Items from a data source:
######

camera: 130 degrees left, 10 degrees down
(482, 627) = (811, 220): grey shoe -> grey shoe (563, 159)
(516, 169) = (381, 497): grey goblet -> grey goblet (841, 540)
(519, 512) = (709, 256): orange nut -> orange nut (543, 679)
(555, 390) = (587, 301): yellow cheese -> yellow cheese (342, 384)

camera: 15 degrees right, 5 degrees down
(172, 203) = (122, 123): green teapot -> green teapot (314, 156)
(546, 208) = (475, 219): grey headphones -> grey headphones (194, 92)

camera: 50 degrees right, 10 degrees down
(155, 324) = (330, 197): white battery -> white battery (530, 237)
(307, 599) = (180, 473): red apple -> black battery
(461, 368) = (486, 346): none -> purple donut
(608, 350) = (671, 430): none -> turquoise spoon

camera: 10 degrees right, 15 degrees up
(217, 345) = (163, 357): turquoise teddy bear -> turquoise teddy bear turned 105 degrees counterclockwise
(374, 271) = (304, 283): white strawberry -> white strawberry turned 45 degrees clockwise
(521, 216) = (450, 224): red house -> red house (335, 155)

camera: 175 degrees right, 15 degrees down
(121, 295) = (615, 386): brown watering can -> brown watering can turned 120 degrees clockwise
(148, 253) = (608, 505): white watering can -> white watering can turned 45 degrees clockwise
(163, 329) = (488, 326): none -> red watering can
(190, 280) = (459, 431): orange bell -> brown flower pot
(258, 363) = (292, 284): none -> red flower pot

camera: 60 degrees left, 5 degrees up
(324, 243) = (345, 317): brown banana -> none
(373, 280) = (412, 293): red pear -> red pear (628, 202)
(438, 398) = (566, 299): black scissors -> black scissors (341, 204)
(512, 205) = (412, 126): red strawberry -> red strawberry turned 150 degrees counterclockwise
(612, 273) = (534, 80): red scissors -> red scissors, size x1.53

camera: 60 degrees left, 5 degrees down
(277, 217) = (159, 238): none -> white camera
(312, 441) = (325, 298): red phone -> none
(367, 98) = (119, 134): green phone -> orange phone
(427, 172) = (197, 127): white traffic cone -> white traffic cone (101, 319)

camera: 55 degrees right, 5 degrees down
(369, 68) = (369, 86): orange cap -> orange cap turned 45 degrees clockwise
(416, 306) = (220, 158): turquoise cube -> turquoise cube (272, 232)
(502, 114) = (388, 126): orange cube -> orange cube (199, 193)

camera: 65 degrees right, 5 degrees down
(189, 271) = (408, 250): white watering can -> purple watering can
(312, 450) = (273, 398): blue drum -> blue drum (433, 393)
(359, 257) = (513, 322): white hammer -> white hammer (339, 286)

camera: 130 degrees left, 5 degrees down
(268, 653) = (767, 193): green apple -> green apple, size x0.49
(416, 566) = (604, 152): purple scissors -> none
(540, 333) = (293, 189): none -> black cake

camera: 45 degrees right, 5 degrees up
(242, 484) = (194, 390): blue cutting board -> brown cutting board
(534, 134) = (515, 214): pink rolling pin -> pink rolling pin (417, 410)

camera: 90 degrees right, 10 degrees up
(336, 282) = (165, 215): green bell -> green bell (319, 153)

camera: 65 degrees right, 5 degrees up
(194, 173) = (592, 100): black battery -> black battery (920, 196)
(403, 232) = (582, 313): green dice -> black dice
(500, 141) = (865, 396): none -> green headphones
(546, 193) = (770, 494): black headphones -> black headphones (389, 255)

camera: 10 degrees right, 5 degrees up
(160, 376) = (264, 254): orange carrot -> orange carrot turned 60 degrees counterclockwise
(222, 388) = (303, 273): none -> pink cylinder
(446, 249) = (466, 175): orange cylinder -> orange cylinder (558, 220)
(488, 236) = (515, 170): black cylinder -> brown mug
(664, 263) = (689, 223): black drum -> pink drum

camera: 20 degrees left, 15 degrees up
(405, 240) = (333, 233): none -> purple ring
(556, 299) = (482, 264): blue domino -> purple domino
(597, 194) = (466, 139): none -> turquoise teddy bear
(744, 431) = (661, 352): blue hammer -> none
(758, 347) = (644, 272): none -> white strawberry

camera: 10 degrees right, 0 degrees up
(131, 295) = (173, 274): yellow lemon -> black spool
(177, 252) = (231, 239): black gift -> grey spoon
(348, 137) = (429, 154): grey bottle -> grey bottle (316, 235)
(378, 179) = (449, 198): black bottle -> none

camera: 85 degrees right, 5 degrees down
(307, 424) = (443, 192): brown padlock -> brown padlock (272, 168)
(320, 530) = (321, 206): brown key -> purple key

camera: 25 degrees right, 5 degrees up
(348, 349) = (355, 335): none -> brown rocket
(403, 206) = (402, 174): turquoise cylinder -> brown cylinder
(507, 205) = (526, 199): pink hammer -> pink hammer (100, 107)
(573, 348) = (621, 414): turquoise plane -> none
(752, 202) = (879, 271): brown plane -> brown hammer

######

Aim of the task: Look through the data above and return exactly the lines from the one that contains "camera: 55 degrees right, 5 degrees down" to the one that contains "(534, 134) = (515, 214): pink", inclusive, with nothing else.

Solution to this problem:
camera: 55 degrees right, 5 degrees down
(369, 68) = (369, 86): orange cap -> orange cap turned 45 degrees clockwise
(416, 306) = (220, 158): turquoise cube -> turquoise cube (272, 232)
(502, 114) = (388, 126): orange cube -> orange cube (199, 193)

camera: 65 degrees right, 5 degrees down
(189, 271) = (408, 250): white watering can -> purple watering can
(312, 450) = (273, 398): blue drum -> blue drum (433, 393)
(359, 257) = (513, 322): white hammer -> white hammer (339, 286)

camera: 130 degrees left, 5 degrees down
(268, 653) = (767, 193): green apple -> green apple, size x0.49
(416, 566) = (604, 152): purple scissors -> none
(540, 333) = (293, 189): none -> black cake

camera: 45 degrees right, 5 degrees up
(242, 484) = (194, 390): blue cutting board -> brown cutting board
(534, 134) = (515, 214): pink rolling pin -> pink rolling pin (417, 410)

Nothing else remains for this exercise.